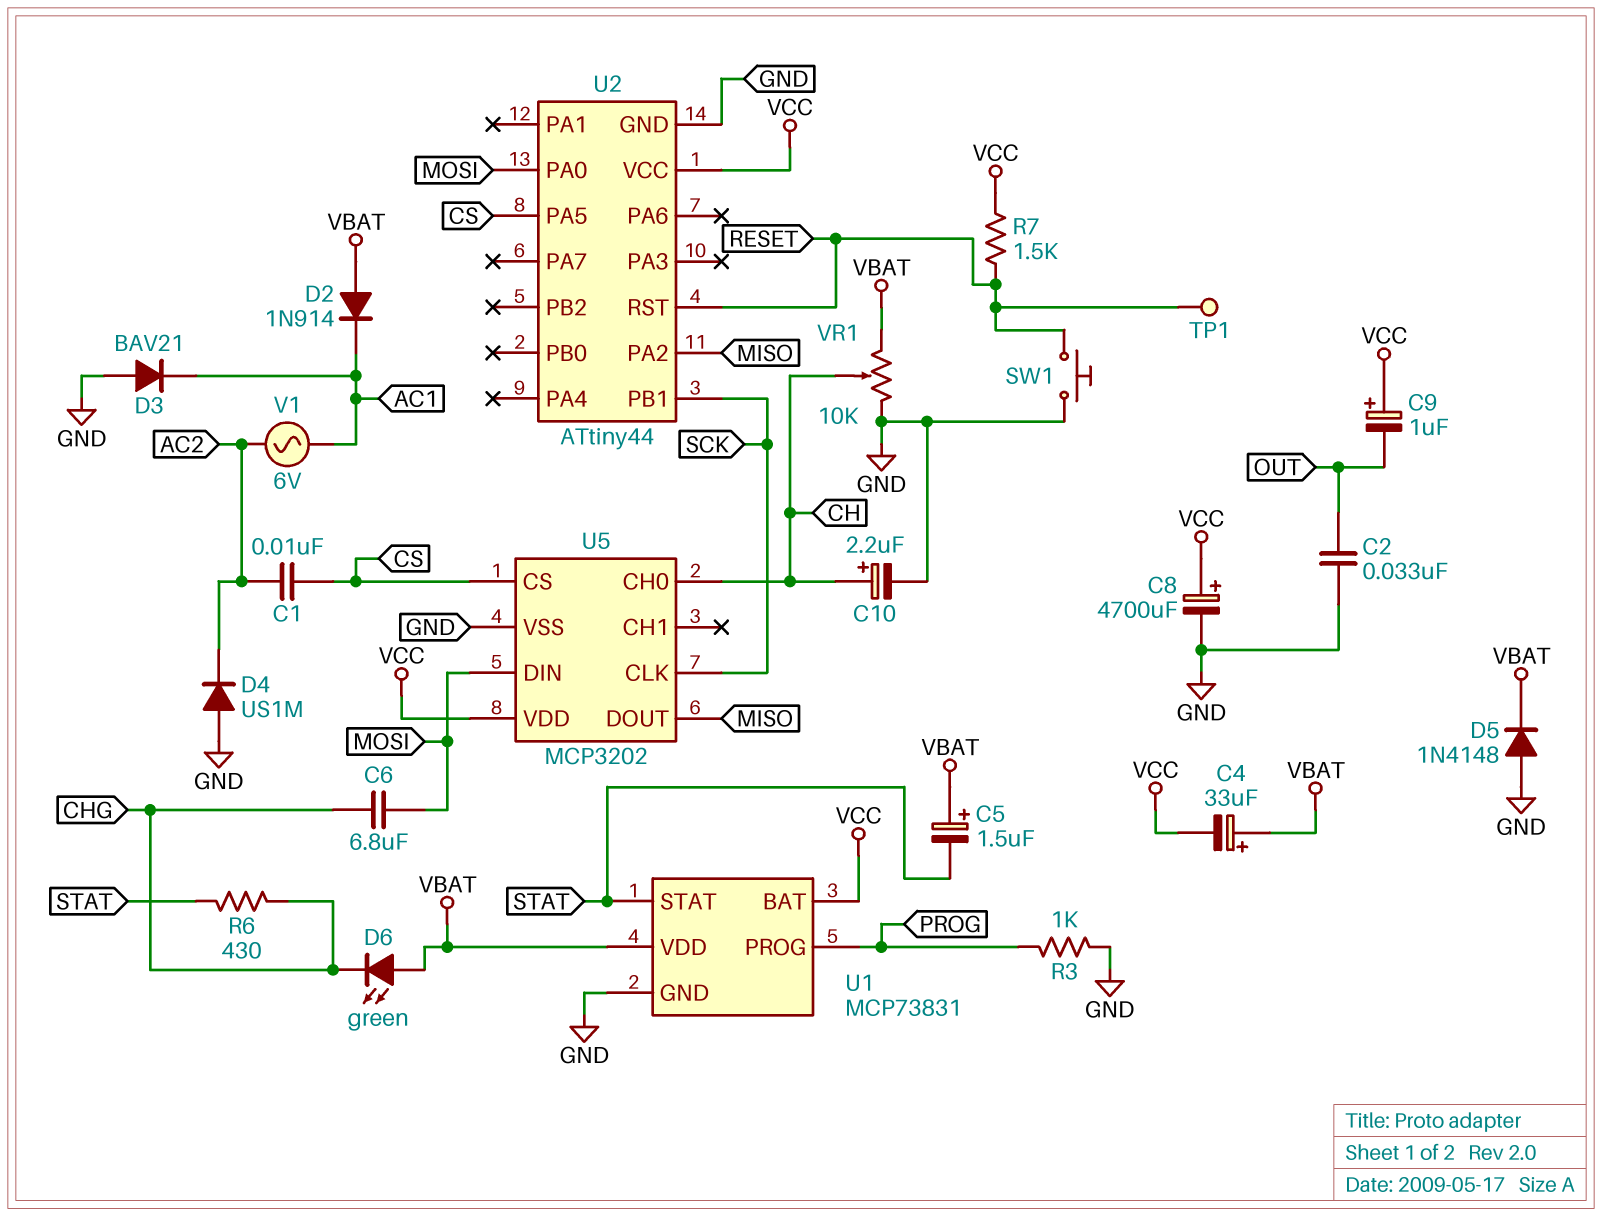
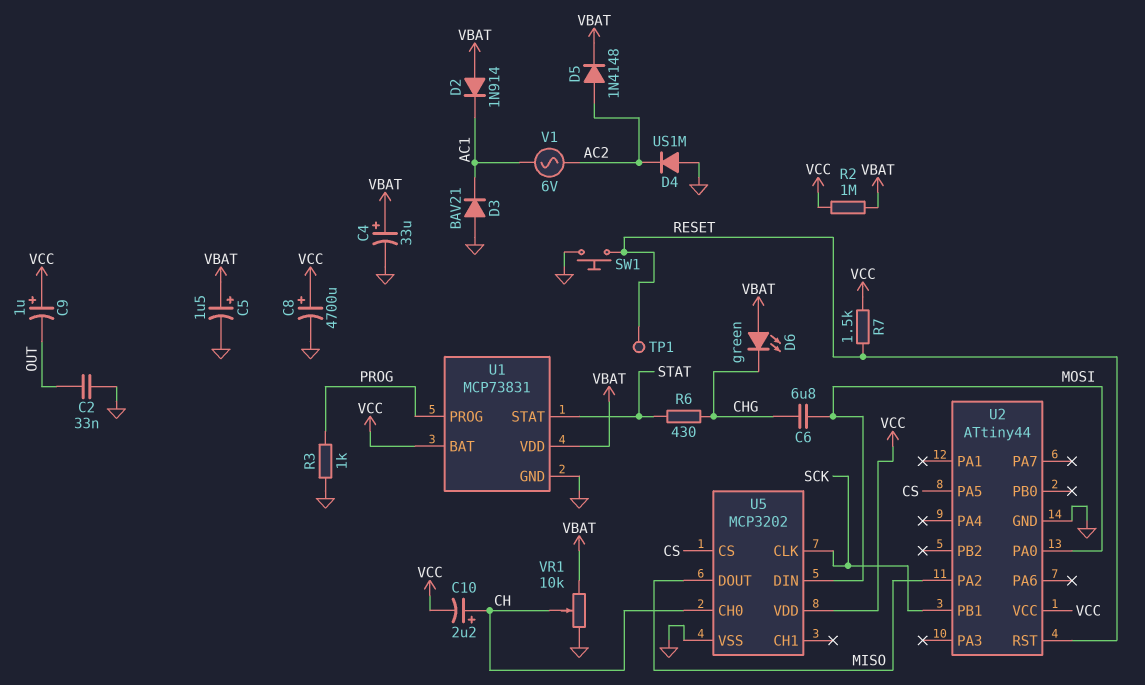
C1: 10nF (AC2, CS) -> none
C4: 33uF (plus VBAT, minus VCC) -> 33uF (plus VBAT, minus GND)
C5: 1.5uF (plus VBAT, minus STAT) -> 1.5uF (plus VBAT, minus GND)
C10: 2.2uF (plus CH, minus GND) -> 2.2uF (plus CH, minus VCC)
D5: diode 1N4148 (A GND, K VBAT) -> diode 1N4148 (A AC2, K VBAT)
R2: none -> 1M (VBAT, VCC)

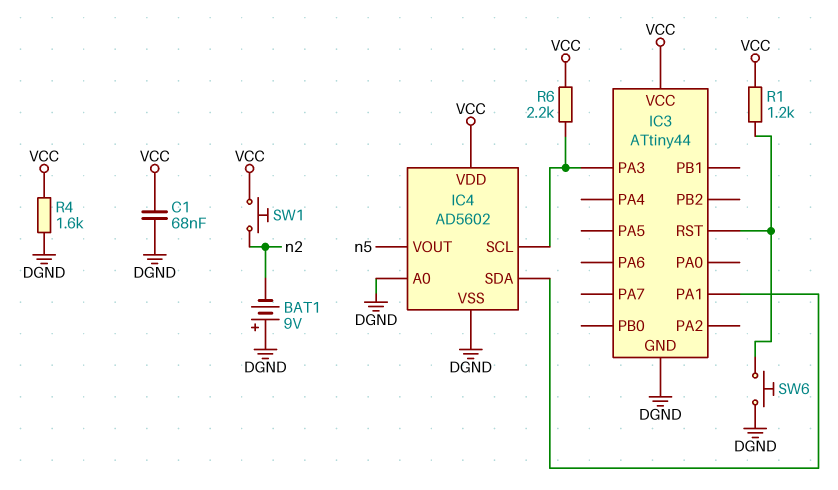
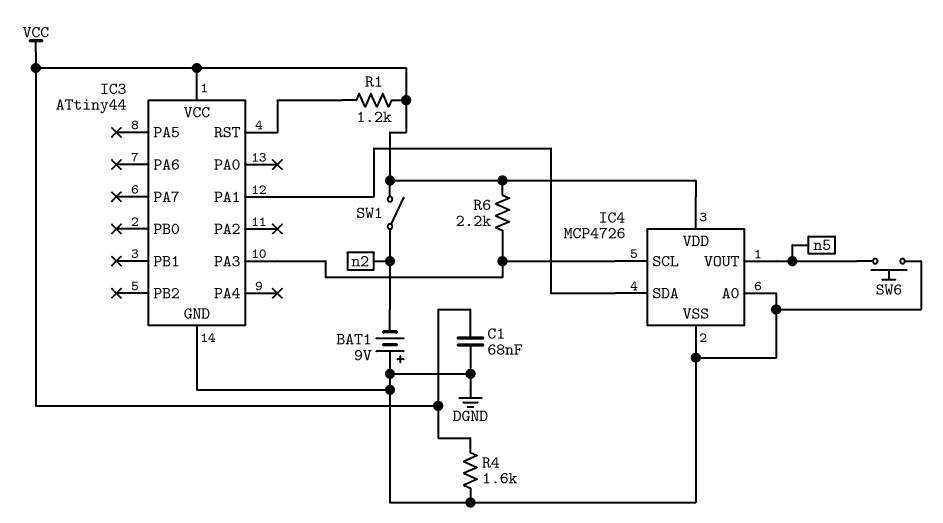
IC4: AD5602 -> MCP4726
SW1: button (VCC, n2) -> switch (VCC, n2)
SW6: button (DGND, IC3/RST) -> button (DGND, n5)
______
▶ _DIRECTIONS_
Each line of the listing that contains the word "button" must be copied.

▶ _RESPONSE TO THIS EXERCISE_
SW1: button (VCC, n2) -> switch (VCC, n2)
SW6: button (DGND, IC3/RST) -> button (DGND, n5)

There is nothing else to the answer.